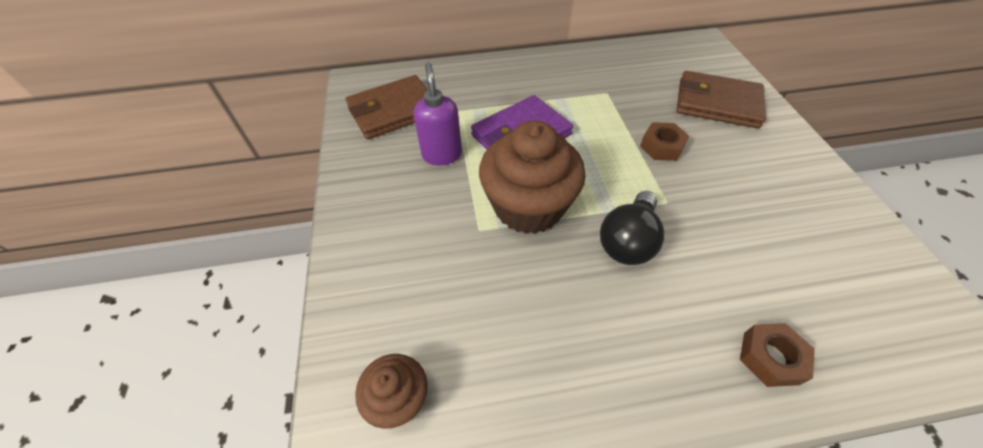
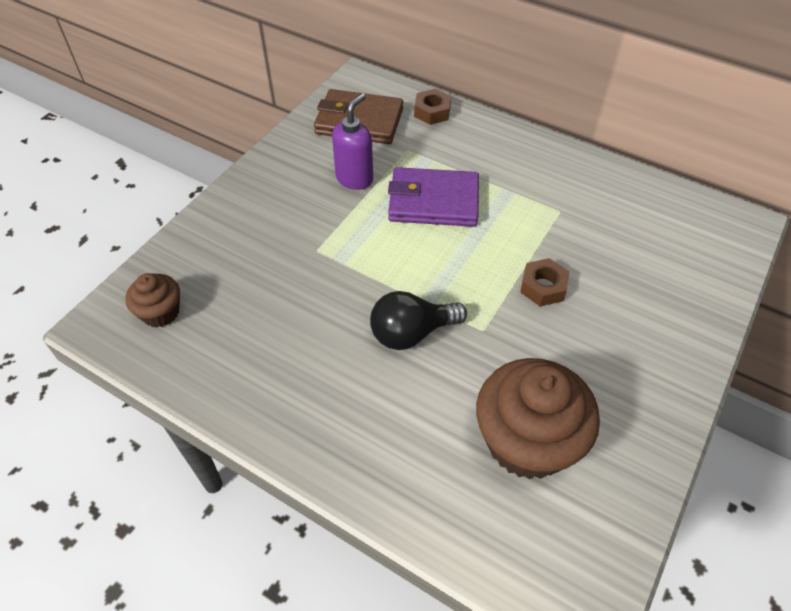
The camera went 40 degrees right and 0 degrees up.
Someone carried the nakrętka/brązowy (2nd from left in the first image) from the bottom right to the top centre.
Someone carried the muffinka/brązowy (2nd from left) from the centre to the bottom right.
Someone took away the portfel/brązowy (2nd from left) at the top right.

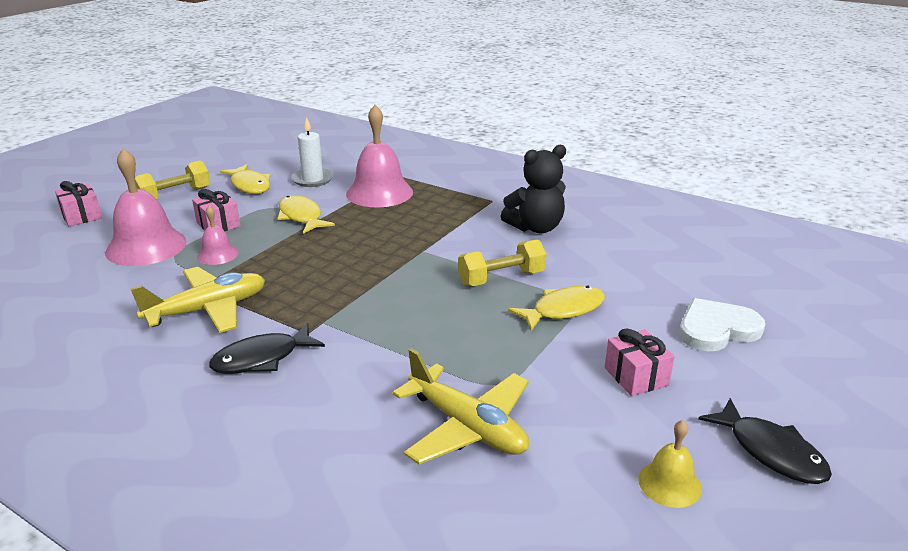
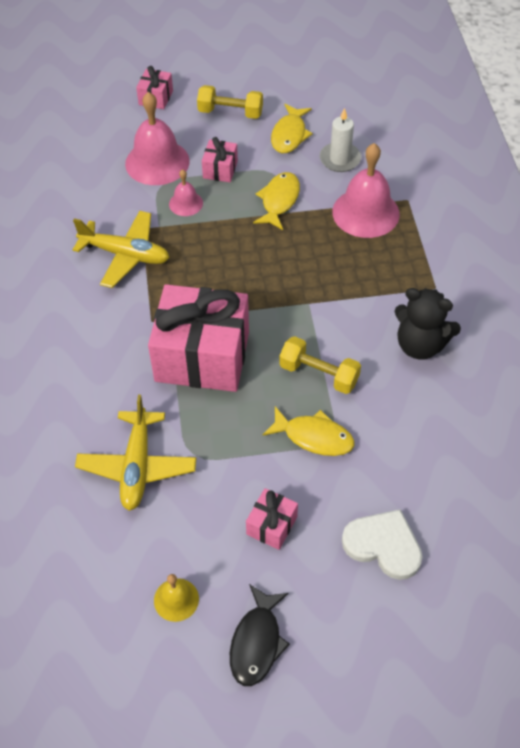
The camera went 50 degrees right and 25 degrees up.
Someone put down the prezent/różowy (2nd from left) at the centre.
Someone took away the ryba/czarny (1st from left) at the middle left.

----------

Problem requirements:
How many lines in the listing contain "centre"? Answer with the number alone.

Written solution:
3